[Record excerpts]
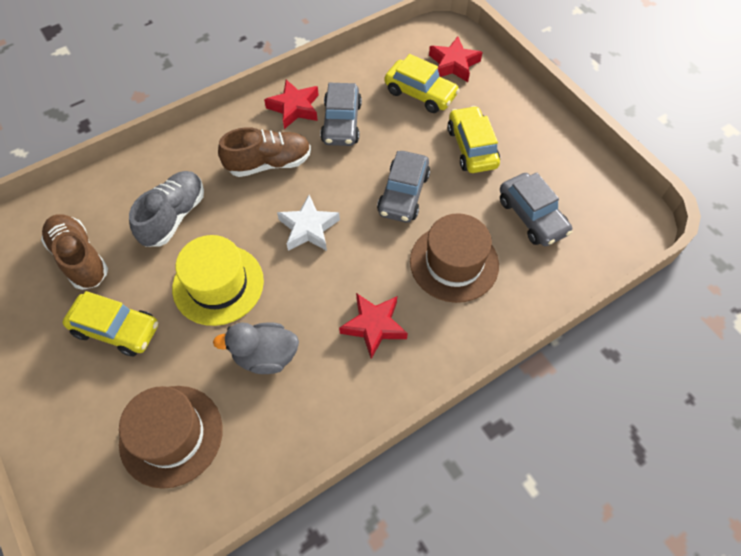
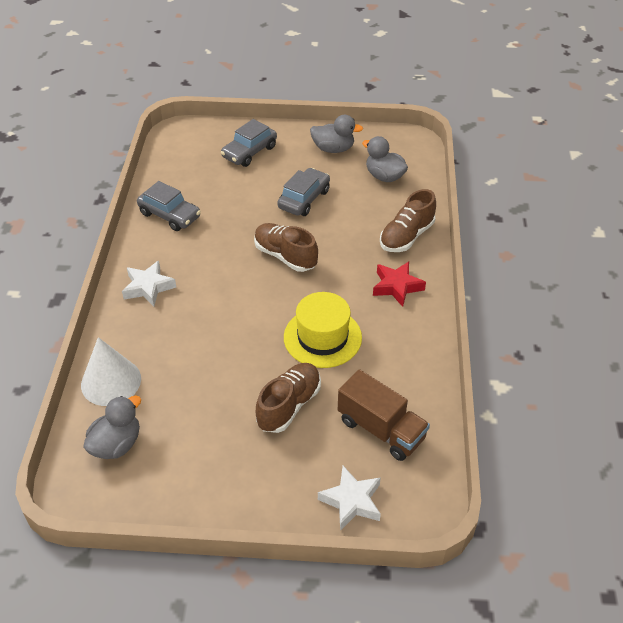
brown hat: [119,386,223,489] [410,213,499,303] = 2 -> none = 0
brown shoe: [41,214,108,290] [218,127,311,177] = 2 -> [254,223,318,272] [256,363,321,433] [380,189,436,252] = 3
brown truck: none = 0 -> [338,369,430,461] = 1
grey duck: [213,322,299,374] = 1 -> [83,396,141,459] [310,115,363,153] [362,136,408,182] = 3
grey shoe: [129,171,204,247] = 1 -> none = 0
red star: [264,79,319,129] [339,293,408,359] [429,36,483,82] = 3 -> [373,261,426,307] = 1
white cone: none = 0 -> [81,337,141,406] = 1
white star: [277,195,340,251] = 1 -> [122,261,176,306] [318,466,381,531] = 2
yellow car: [62,291,158,356] [385,54,460,113] [447,106,500,173] = 3 -> none = 0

[Job] The answer must consist of every line from the entries that holds the string "star".

[Response to the task]
red star: [264,79,319,129] [339,293,408,359] [429,36,483,82] = 3 -> [373,261,426,307] = 1
white star: [277,195,340,251] = 1 -> [122,261,176,306] [318,466,381,531] = 2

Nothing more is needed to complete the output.